● Task to carry out: Through the end of the data below, output every line exactly, beginning with the line that contains "grey pencil: 13 -> 10".

(Records for the exercise Opens)

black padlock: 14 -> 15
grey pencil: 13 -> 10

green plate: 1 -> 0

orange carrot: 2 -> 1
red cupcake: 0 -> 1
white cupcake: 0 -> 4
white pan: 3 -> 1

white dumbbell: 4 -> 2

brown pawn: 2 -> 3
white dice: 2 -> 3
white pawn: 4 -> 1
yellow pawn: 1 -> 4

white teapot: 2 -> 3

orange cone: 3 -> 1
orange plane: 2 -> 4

(Records for the exercise Closes)

● Solved problem:
grey pencil: 13 -> 10

green plate: 1 -> 0

orange carrot: 2 -> 1
red cupcake: 0 -> 1
white cupcake: 0 -> 4
white pan: 3 -> 1

white dumbbell: 4 -> 2

brown pawn: 2 -> 3
white dice: 2 -> 3
white pawn: 4 -> 1
yellow pawn: 1 -> 4

white teapot: 2 -> 3

orange cone: 3 -> 1
orange plane: 2 -> 4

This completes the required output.